*** Extracted records ***

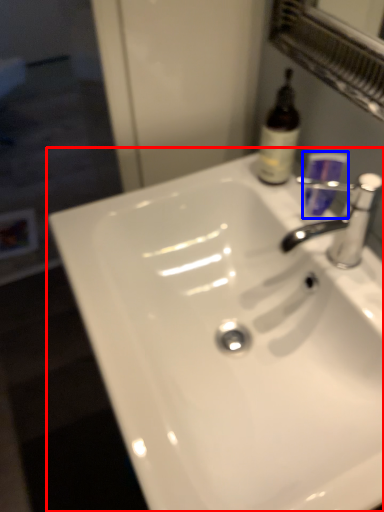
Question: Which object appears farthest to the camera in this image, sink (highlighted by a red box) or mouthwash (highlighted by a blue box)?

Choices:
 (A) sink
 (B) mouthwash

Answer: (B)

*** End of Extracted records ***

The problem. Output the entries above as a Markdown table with two columns, Row and Line, putting each non-blank line in its own numbered row. Leave out the pictures.

Answer to this exercise.
| Row | Line |
|---|---|
| 1 | Question: Which object appears farthest to the camera in this image, sink (highlighted by a red box) or mouthwash (highlighted by a blue box)? |
| 2 | Choices: |
| 3 |  (A) sink |
| 4 |  (B) mouthwash |
| 5 | Answer: (B) |